**Your objective:**
Your answer needs to include each line of the records in which the string "green" can be found.

**Material provided:**
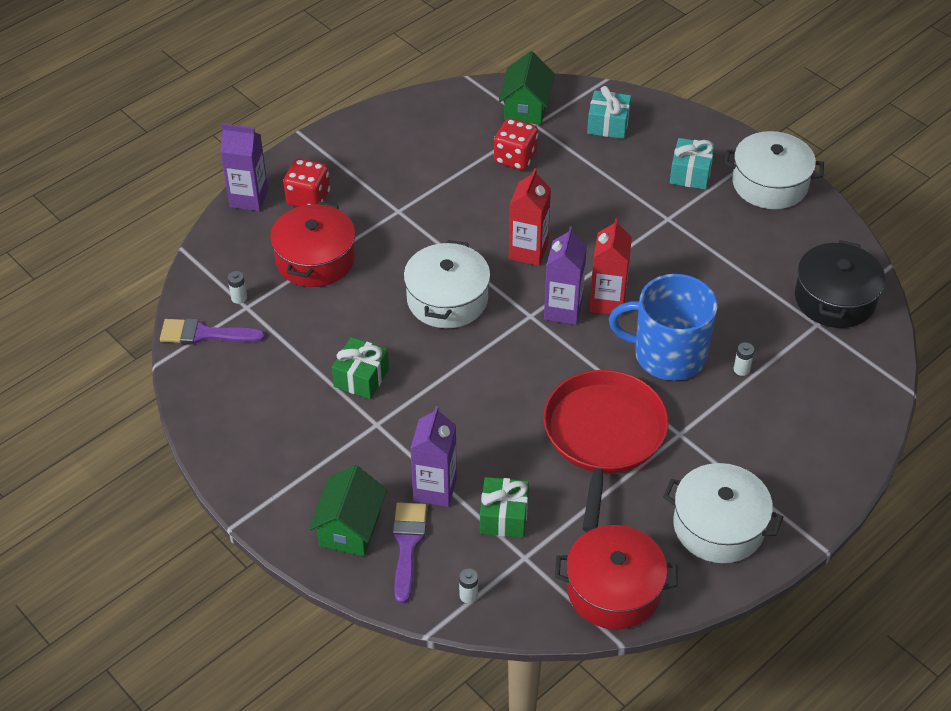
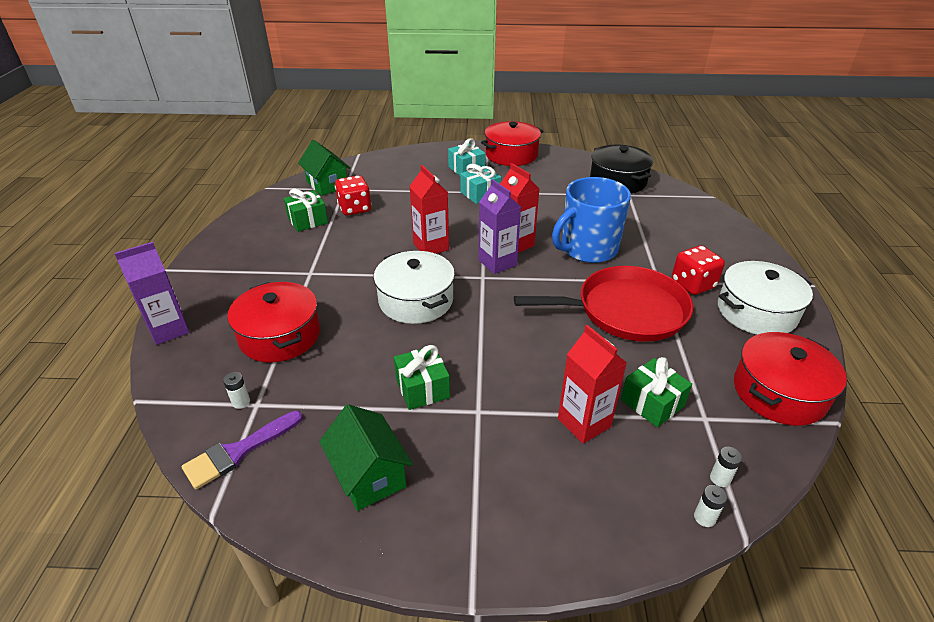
camera: 45 degrees left, 10 degrees down
(308, 198) = (225, 302): red dice -> red dice (693, 284)
(350, 528) = (570, 507): green house -> green house (369, 475)
(407, 545) = (628, 481): purple brush -> none
(435, 489) = (584, 423): purple carton -> red carton
(459, 146) = (308, 220): none -> green gift
(603, 436) = (625, 310): red pan -> red pan turned 120 degrees clockwise
(608, 124) = (389, 170): turquoise gift -> turquoise gift (480, 194)
(741, 369) = (632, 233): white battery -> white battery (704, 517)
(770, 184) = (511, 155): white pot -> red pot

**Reply:**
(350, 528) = (570, 507): green house -> green house (369, 475)
(459, 146) = (308, 220): none -> green gift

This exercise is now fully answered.